### [Required work]
Output, word for word, the lines of this listing that fall between the line with "tan 1x1 brick [126,104,167,144]" and the line with "brown 1x1 brick [749,315,789,355] -> none", counting both of those lines, and no others.

### [Task inputs]
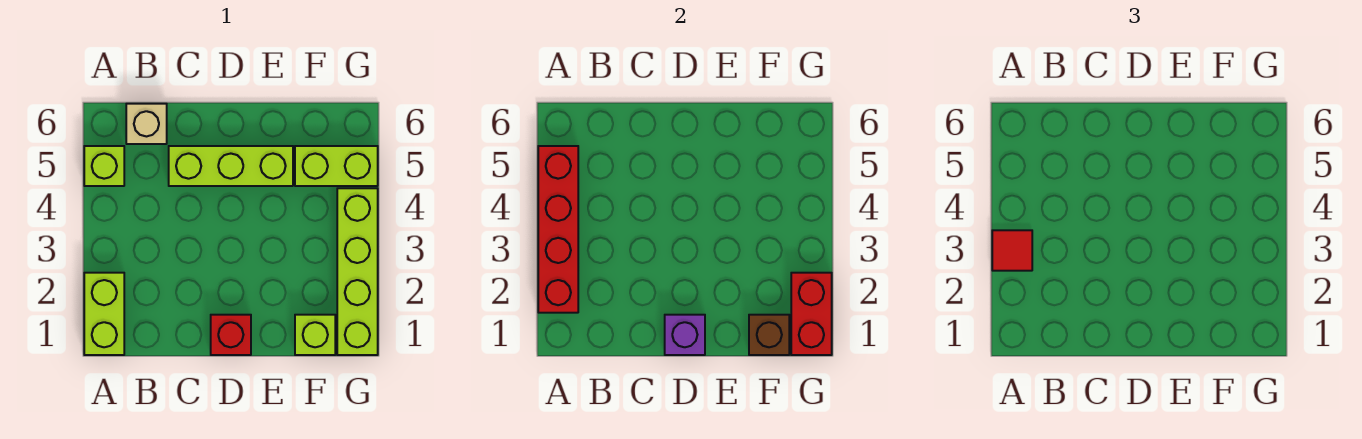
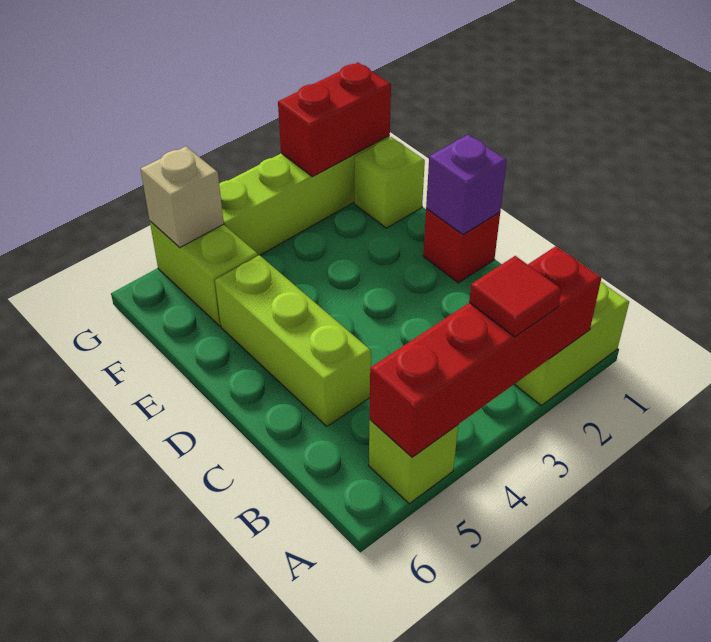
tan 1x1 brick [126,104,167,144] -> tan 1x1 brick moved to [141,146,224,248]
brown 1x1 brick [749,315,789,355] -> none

---

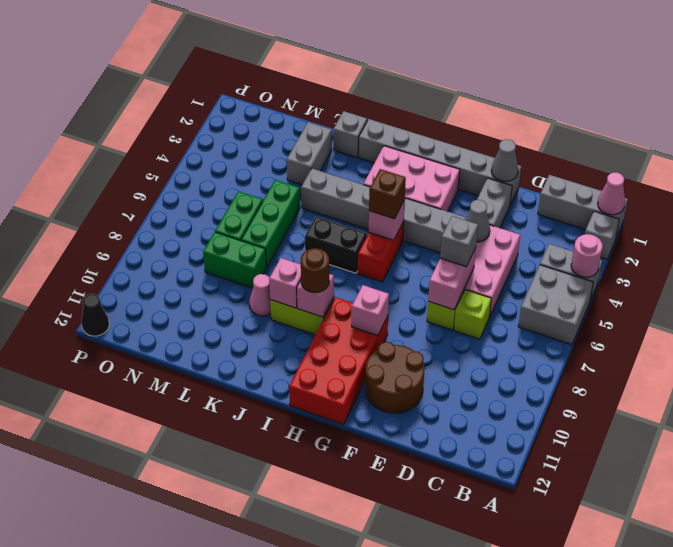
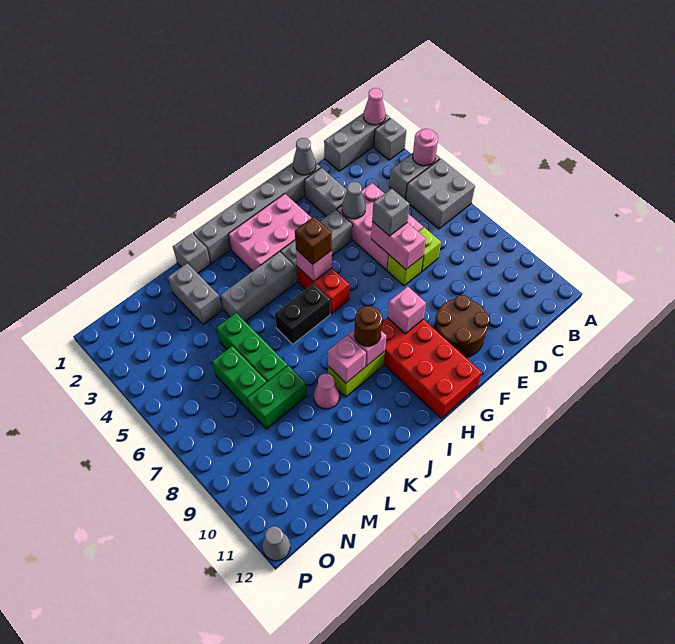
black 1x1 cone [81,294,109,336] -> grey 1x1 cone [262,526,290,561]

* * *

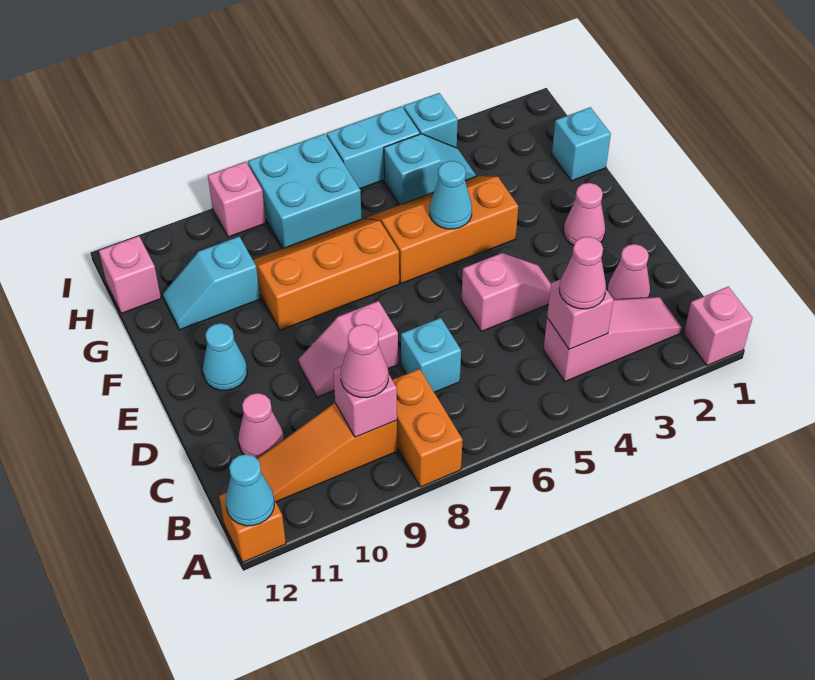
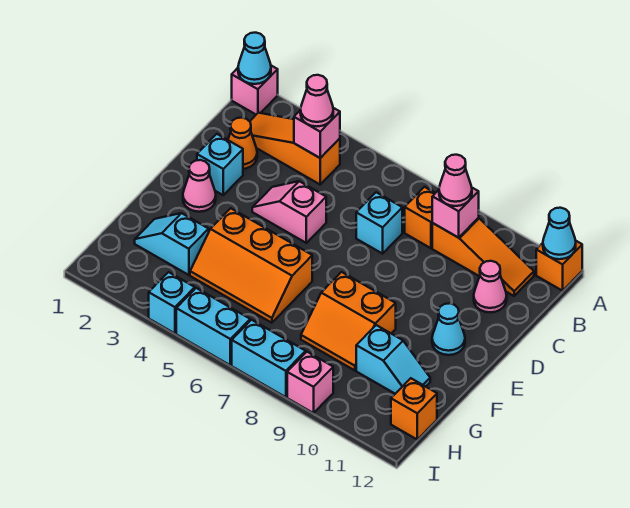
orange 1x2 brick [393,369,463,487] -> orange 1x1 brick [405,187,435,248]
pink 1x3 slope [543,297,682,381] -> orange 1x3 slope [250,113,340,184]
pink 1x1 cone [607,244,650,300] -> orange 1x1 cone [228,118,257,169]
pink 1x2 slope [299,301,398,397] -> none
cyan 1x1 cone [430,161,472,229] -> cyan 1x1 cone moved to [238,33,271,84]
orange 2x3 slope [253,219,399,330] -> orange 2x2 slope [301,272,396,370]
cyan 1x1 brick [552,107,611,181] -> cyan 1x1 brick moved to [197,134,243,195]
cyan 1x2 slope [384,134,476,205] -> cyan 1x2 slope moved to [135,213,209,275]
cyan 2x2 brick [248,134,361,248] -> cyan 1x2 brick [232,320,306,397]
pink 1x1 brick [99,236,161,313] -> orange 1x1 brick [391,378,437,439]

### [Reply to the exercise]
tan 1x1 brick [126,104,167,144] -> tan 1x1 brick moved to [141,146,224,248]
brown 1x1 brick [749,315,789,355] -> none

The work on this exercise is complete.